**TASK BRIEF:**
None of the images should appear in your copy. Transcribe the data in full.

**RECORDED INFORMATION:**
━━━━━━
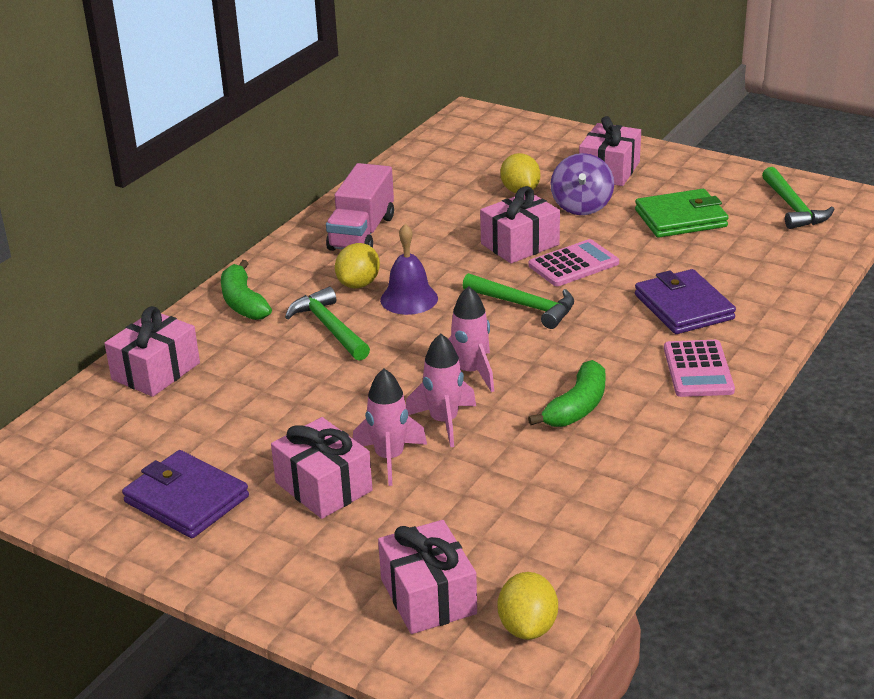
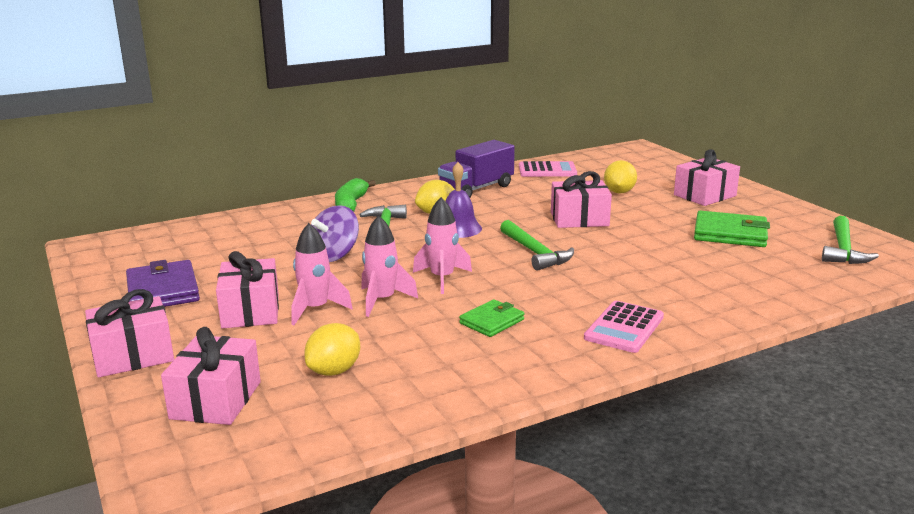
camera: 30 degrees right, 10 degrees down
(156, 371) = (249, 223): pink gift -> pink gift (133, 355)
(362, 233) = (476, 189): pink truck -> purple truck
(527, 627) = (252, 449): yellow lemon -> yellow lemon (334, 371)
(573, 264) = (605, 239): pink calculator -> pink calculator (547, 170)
(577, 407) = (492, 321): green banana -> green wallet
(581, 206) = (656, 209): purple spinning top -> purple spinning top (334, 255)
(683, 307) = (663, 286): purple wallet -> none

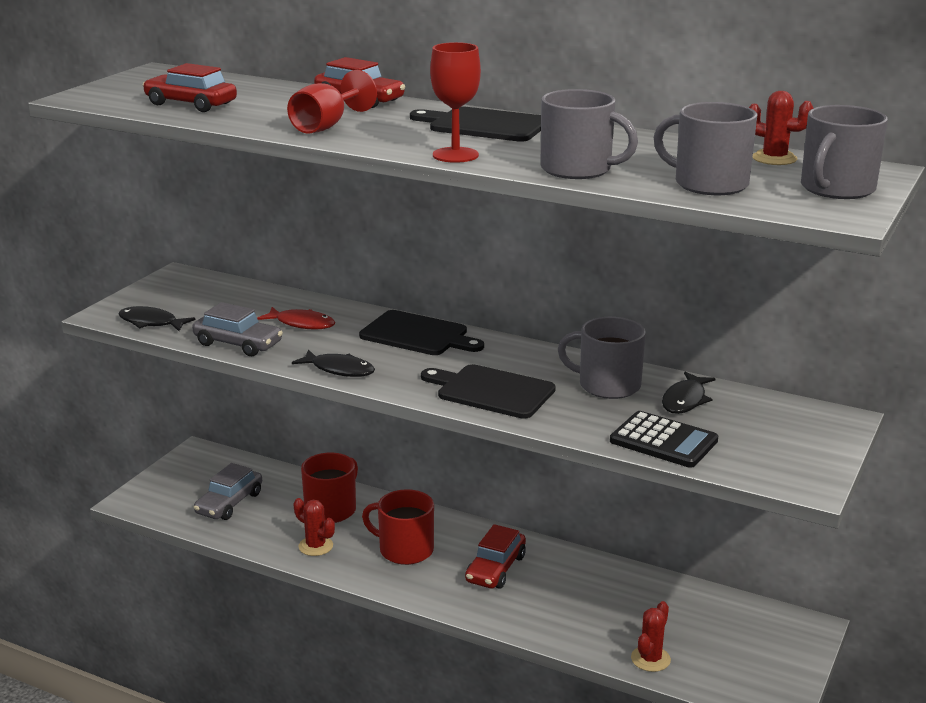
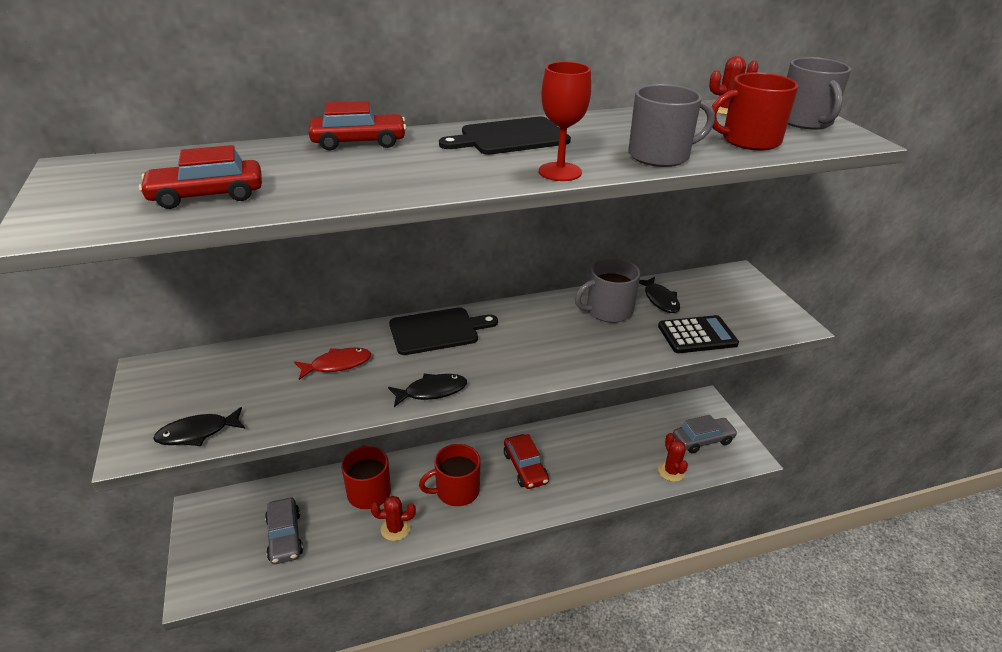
camera: 45 degrees left, 10 degrees up
(238, 344) = (314, 412): grey car -> grey car (703, 440)
(326, 126) = (396, 178): red goblet -> none
(491, 391) = (556, 352): black cutting board -> none
(709, 184) = (749, 140): grey mug -> red mug

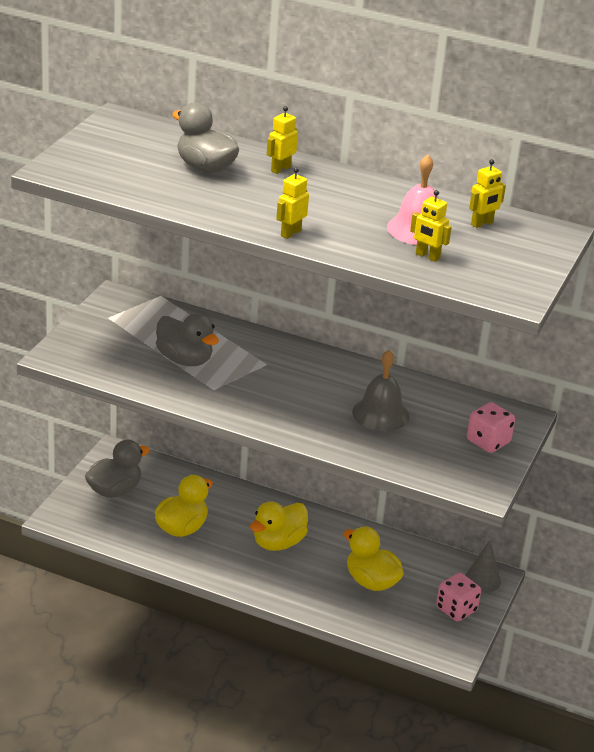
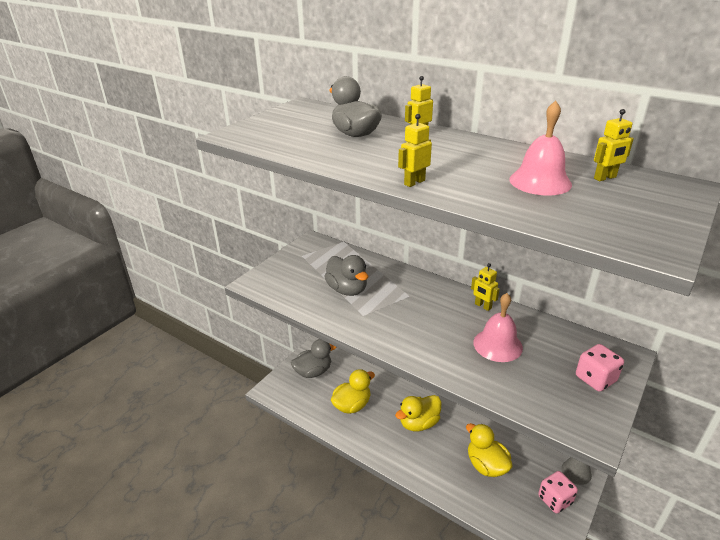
camera: 15 degrees right, 0 degrees up
(380, 414) = (497, 345): grey bell -> pink bell
(427, 256) = (550, 205): yellow robot -> yellow robot (482, 306)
━━━━━━
**EXPECTED ANSWER:**
camera: 30 degrees right, 10 degrees down
(156, 371) = (249, 223): pink gift -> pink gift (133, 355)
(362, 233) = (476, 189): pink truck -> purple truck
(527, 627) = (252, 449): yellow lemon -> yellow lemon (334, 371)
(573, 264) = (605, 239): pink calculator -> pink calculator (547, 170)
(577, 407) = (492, 321): green banana -> green wallet
(581, 206) = (656, 209): purple spinning top -> purple spinning top (334, 255)
(683, 307) = (663, 286): purple wallet -> none

camera: 45 degrees left, 10 degrees up
(238, 344) = (314, 412): grey car -> grey car (703, 440)
(326, 126) = (396, 178): red goblet -> none
(491, 391) = (556, 352): black cutting board -> none
(709, 184) = (749, 140): grey mug -> red mug

camera: 15 degrees right, 0 degrees up
(380, 414) = (497, 345): grey bell -> pink bell
(427, 256) = (550, 205): yellow robot -> yellow robot (482, 306)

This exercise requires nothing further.